(Exercise aim): Transcribe the listing below verbatim, omitting pictures.

BEGIN Exercise input

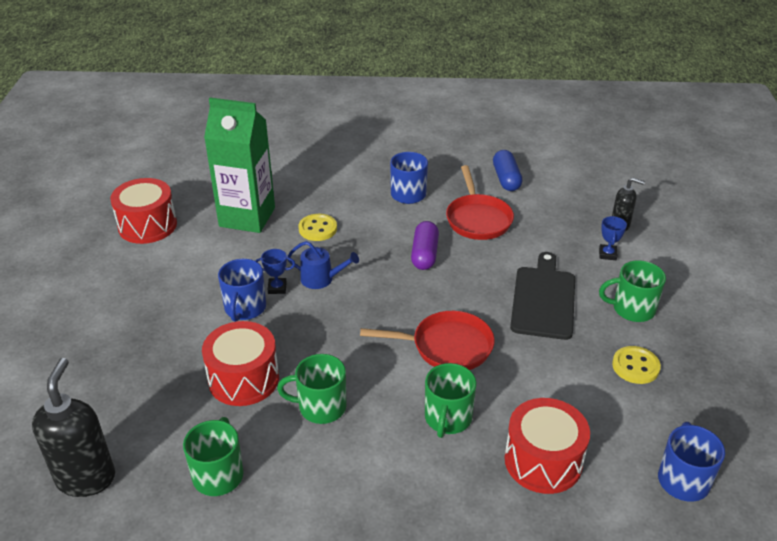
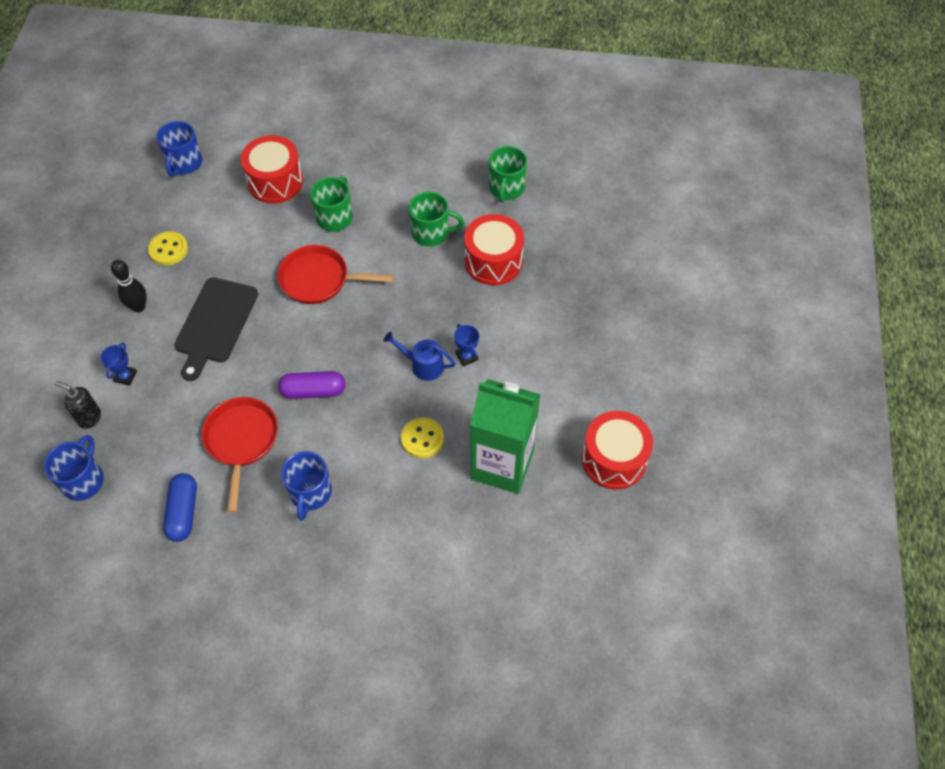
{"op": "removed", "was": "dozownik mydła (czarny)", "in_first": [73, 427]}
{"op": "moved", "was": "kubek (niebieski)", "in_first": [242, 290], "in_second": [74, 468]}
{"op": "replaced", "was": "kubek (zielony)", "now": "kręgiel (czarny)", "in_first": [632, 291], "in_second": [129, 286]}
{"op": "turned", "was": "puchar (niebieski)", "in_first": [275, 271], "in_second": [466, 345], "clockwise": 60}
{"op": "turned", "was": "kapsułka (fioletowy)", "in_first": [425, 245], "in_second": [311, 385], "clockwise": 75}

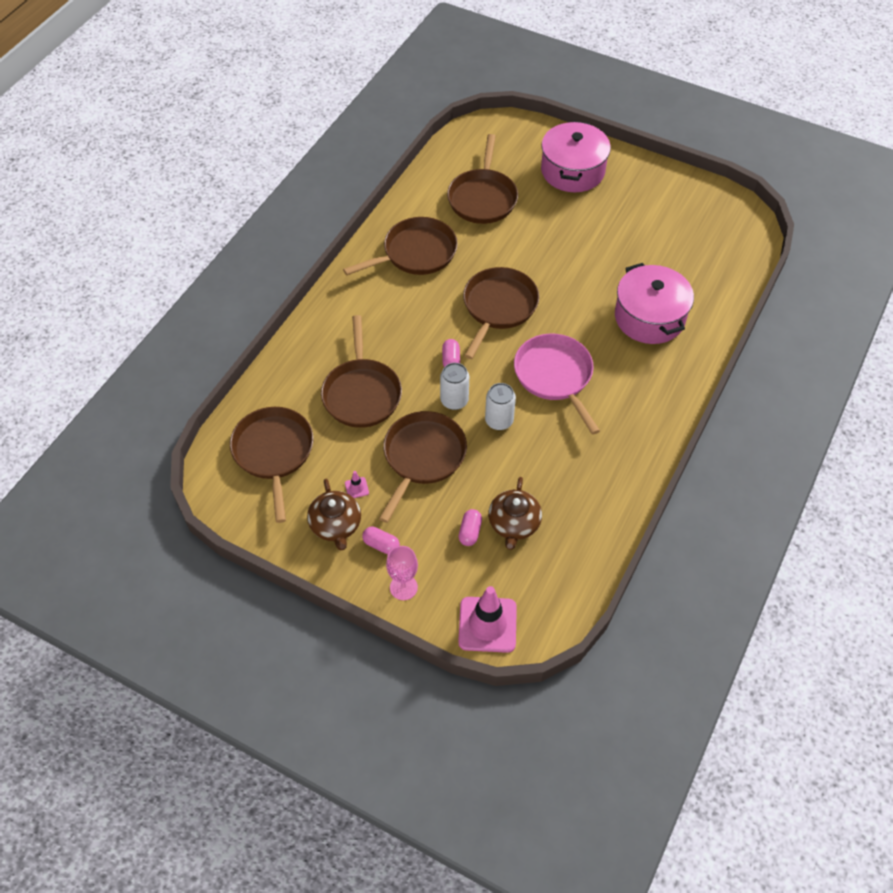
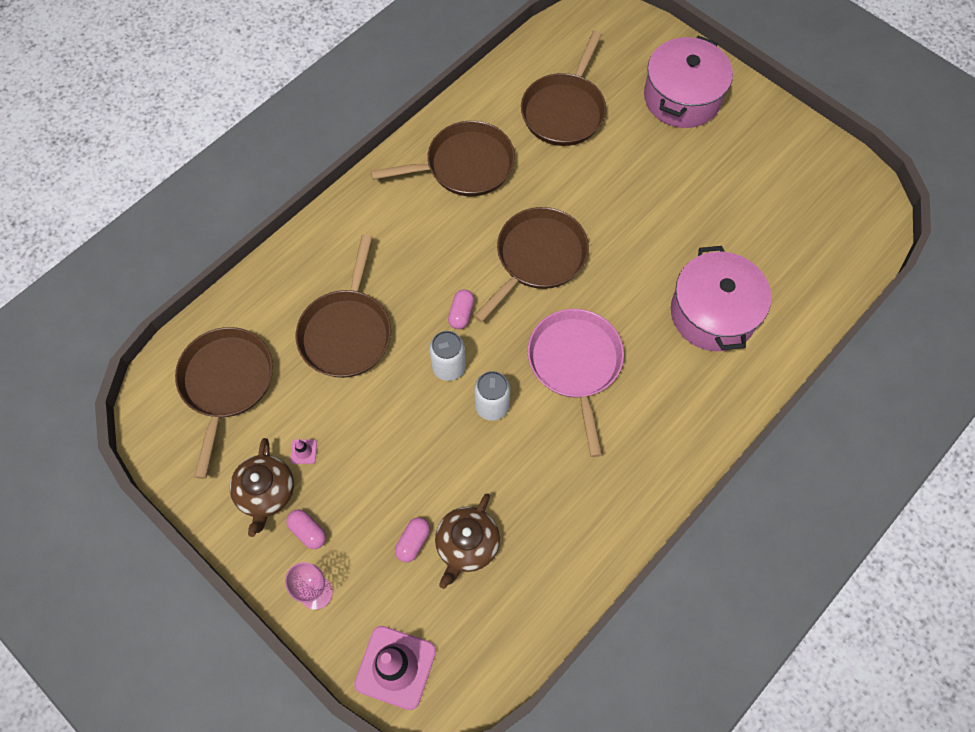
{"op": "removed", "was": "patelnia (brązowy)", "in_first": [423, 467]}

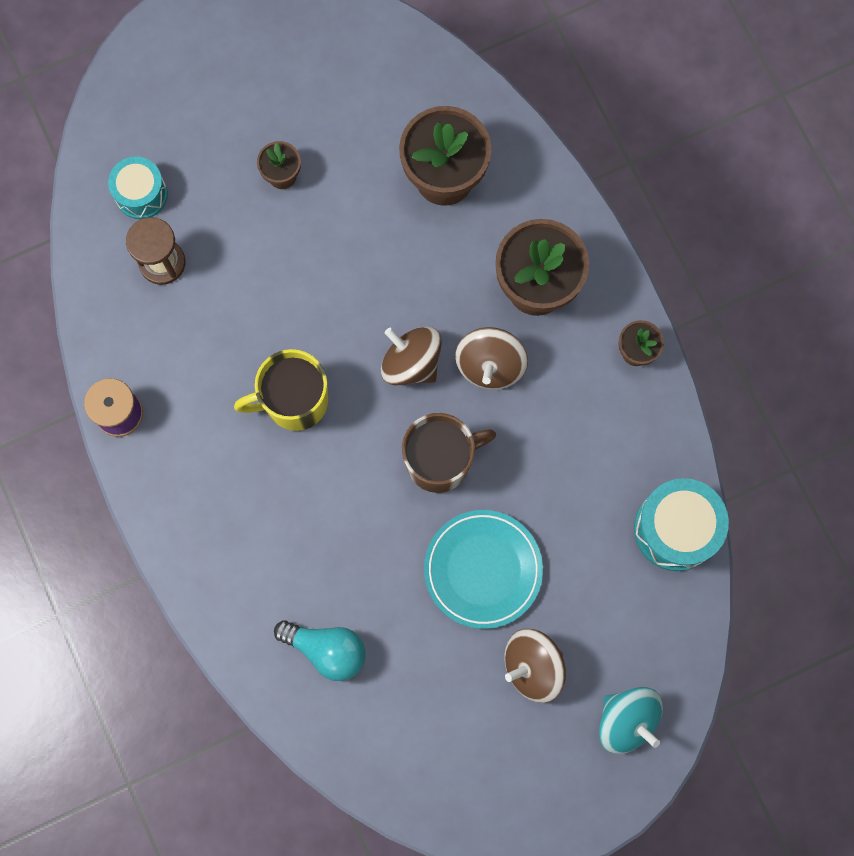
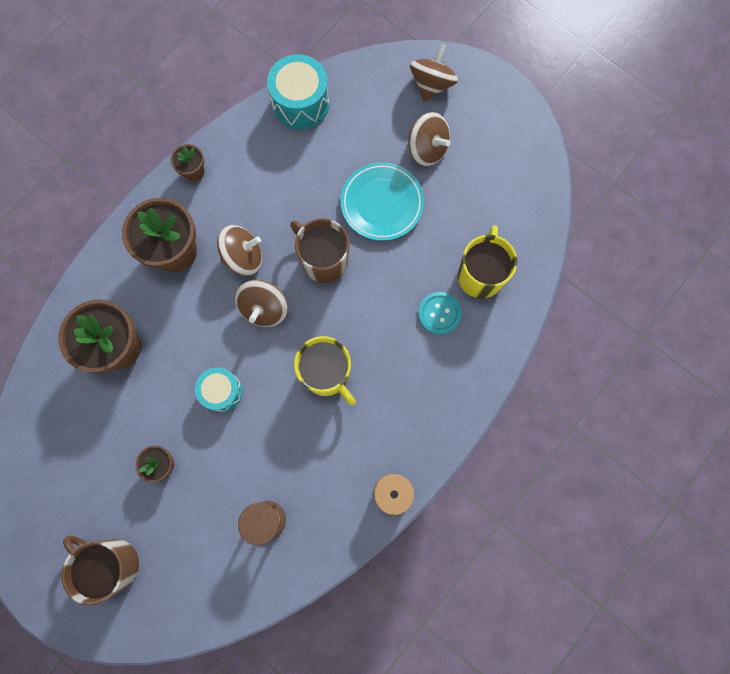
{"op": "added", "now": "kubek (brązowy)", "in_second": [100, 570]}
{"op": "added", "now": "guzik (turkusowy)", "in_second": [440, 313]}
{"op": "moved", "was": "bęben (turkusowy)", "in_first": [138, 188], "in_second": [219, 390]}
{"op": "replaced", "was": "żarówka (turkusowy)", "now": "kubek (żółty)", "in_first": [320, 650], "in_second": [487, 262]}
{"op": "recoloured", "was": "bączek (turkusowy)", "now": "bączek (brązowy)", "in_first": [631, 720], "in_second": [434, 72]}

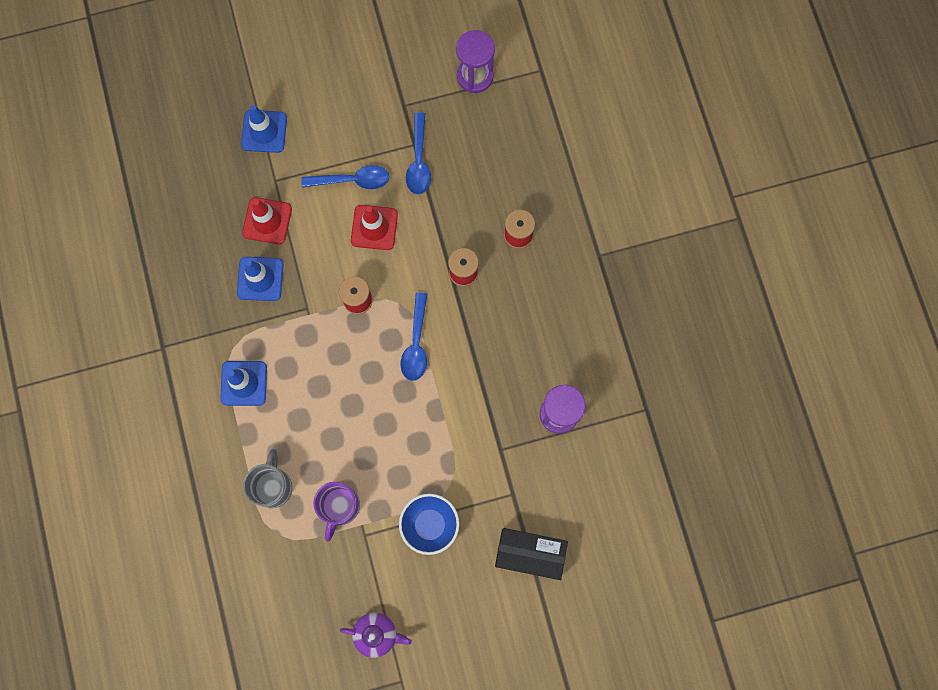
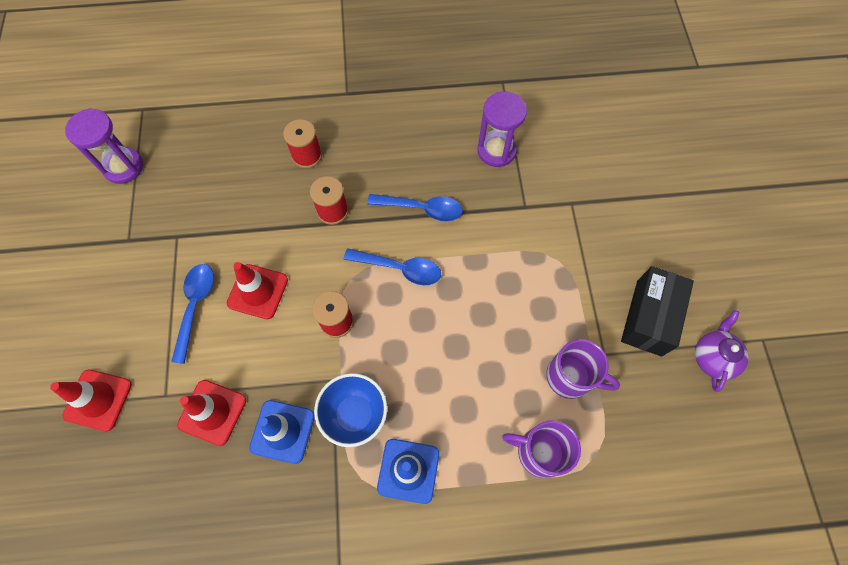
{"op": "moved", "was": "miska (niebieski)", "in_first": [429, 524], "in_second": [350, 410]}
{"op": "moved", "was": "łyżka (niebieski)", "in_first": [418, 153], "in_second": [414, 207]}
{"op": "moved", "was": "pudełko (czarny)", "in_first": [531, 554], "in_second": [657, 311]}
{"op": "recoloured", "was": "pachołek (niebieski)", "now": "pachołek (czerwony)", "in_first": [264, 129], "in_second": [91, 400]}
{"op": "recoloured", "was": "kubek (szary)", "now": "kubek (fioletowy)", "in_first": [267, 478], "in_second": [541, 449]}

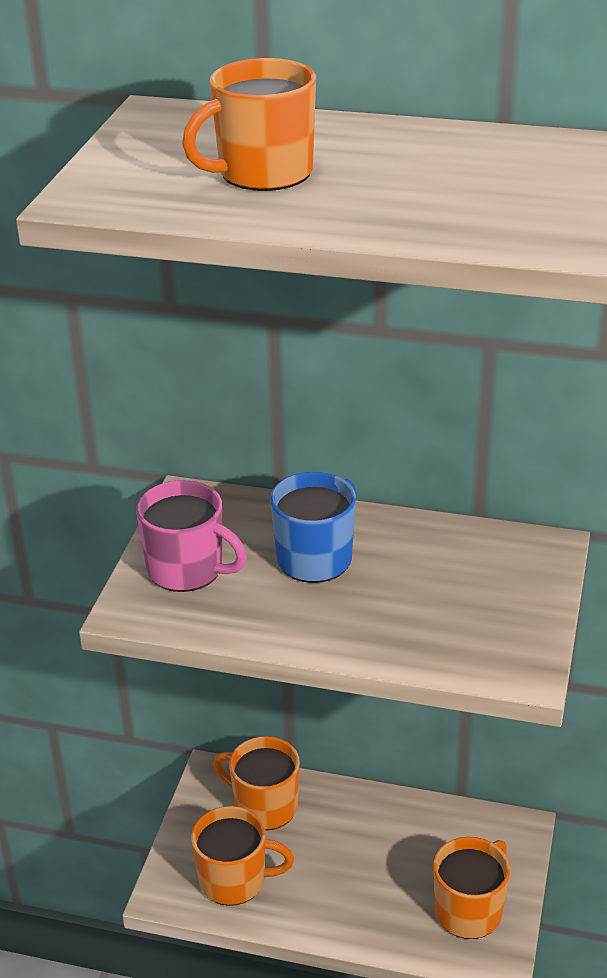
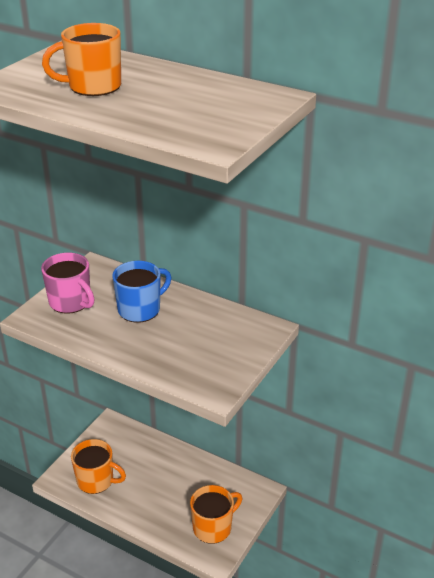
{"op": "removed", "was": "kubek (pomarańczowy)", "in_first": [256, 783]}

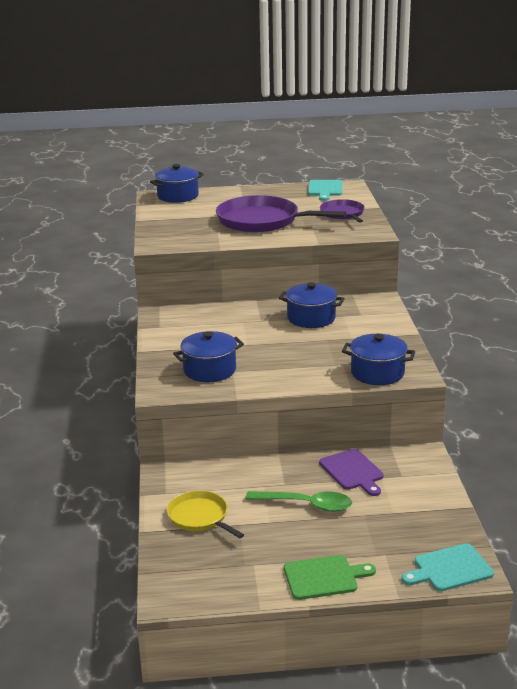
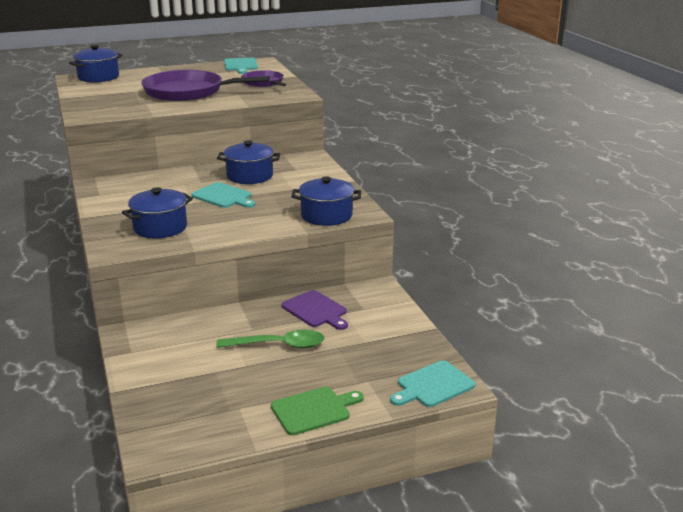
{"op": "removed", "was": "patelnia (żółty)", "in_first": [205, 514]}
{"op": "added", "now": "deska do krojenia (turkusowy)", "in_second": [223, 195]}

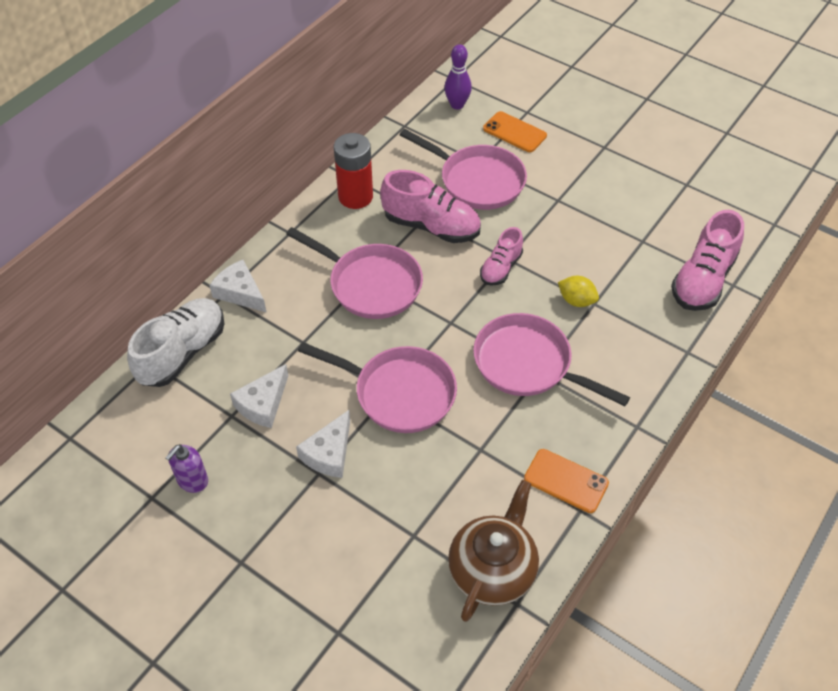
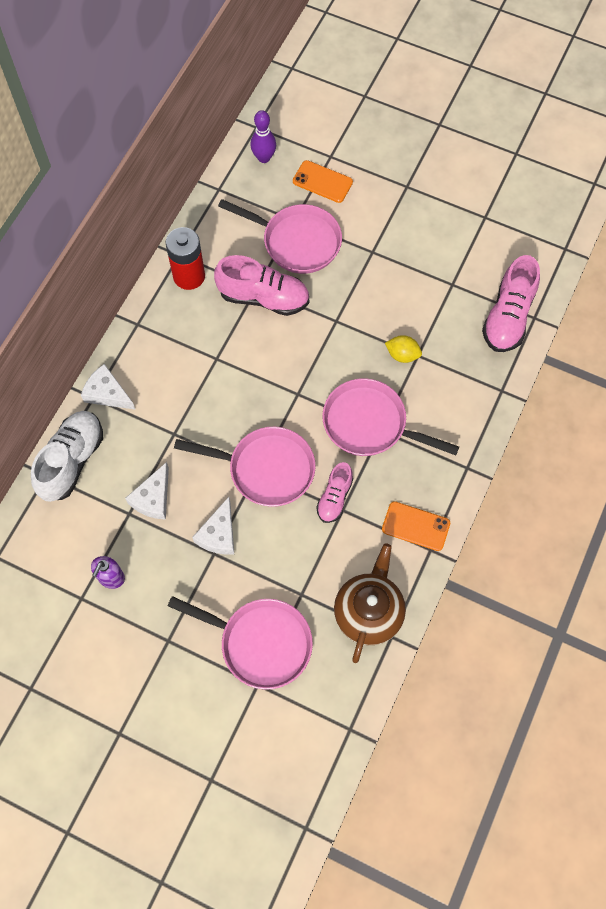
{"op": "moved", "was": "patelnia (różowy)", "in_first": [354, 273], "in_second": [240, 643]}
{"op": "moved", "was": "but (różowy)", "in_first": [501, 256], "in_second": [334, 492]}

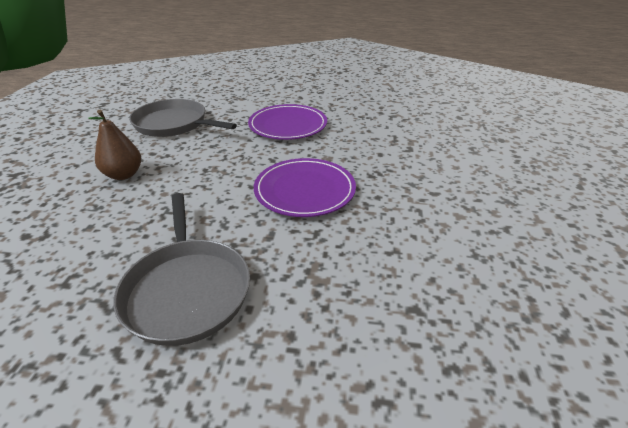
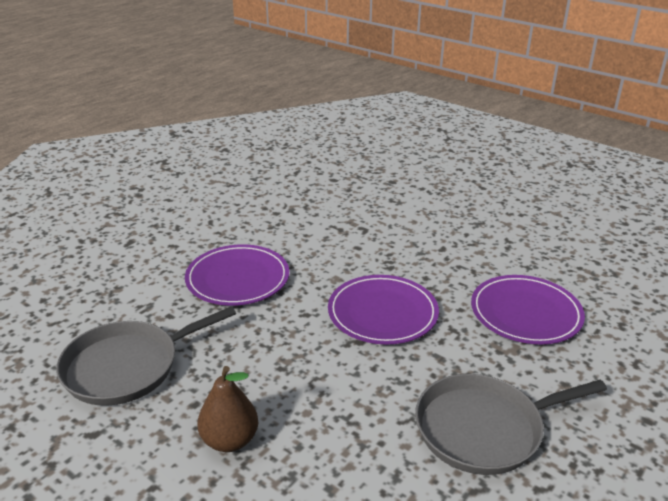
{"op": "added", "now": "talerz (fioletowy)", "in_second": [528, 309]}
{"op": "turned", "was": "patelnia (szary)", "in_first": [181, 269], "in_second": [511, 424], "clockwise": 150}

END Exercise input

(Your solution):
{"op": "removed", "was": "dozownik mydła (czarny)", "in_first": [73, 427]}
{"op": "moved", "was": "kubek (niebieski)", "in_first": [242, 290], "in_second": [74, 468]}
{"op": "replaced", "was": "kubek (zielony)", "now": "kręgiel (czarny)", "in_first": [632, 291], "in_second": [129, 286]}
{"op": "turned", "was": "puchar (niebieski)", "in_first": [275, 271], "in_second": [466, 345], "clockwise": 60}
{"op": "turned", "was": "kapsułka (fioletowy)", "in_first": [425, 245], "in_second": [311, 385], "clockwise": 75}

{"op": "removed", "was": "patelnia (brązowy)", "in_first": [423, 467]}

{"op": "added", "now": "kubek (brązowy)", "in_second": [100, 570]}
{"op": "added", "now": "guzik (turkusowy)", "in_second": [440, 313]}
{"op": "moved", "was": "bęben (turkusowy)", "in_first": [138, 188], "in_second": [219, 390]}
{"op": "replaced", "was": "żarówka (turkusowy)", "now": "kubek (żółty)", "in_first": [320, 650], "in_second": [487, 262]}
{"op": "recoloured", "was": "bączek (turkusowy)", "now": "bączek (brązowy)", "in_first": [631, 720], "in_second": [434, 72]}

{"op": "moved", "was": "miska (niebieski)", "in_first": [429, 524], "in_second": [350, 410]}
{"op": "moved", "was": "łyżka (niebieski)", "in_first": [418, 153], "in_second": [414, 207]}
{"op": "moved", "was": "pudełko (czarny)", "in_first": [531, 554], "in_second": [657, 311]}
{"op": "recoloured", "was": "pachołek (niebieski)", "now": "pachołek (czerwony)", "in_first": [264, 129], "in_second": [91, 400]}
{"op": "recoloured", "was": "kubek (szary)", "now": "kubek (fioletowy)", "in_first": [267, 478], "in_second": [541, 449]}

{"op": "removed", "was": "kubek (pomarańczowy)", "in_first": [256, 783]}

{"op": "removed", "was": "patelnia (żółty)", "in_first": [205, 514]}
{"op": "added", "now": "deska do krojenia (turkusowy)", "in_second": [223, 195]}

{"op": "moved", "was": "patelnia (różowy)", "in_first": [354, 273], "in_second": [240, 643]}
{"op": "moved", "was": "but (różowy)", "in_first": [501, 256], "in_second": [334, 492]}

{"op": "added", "now": "talerz (fioletowy)", "in_second": [528, 309]}
{"op": "turned", "was": "patelnia (szary)", "in_first": [181, 269], "in_second": [511, 424], "clockwise": 150}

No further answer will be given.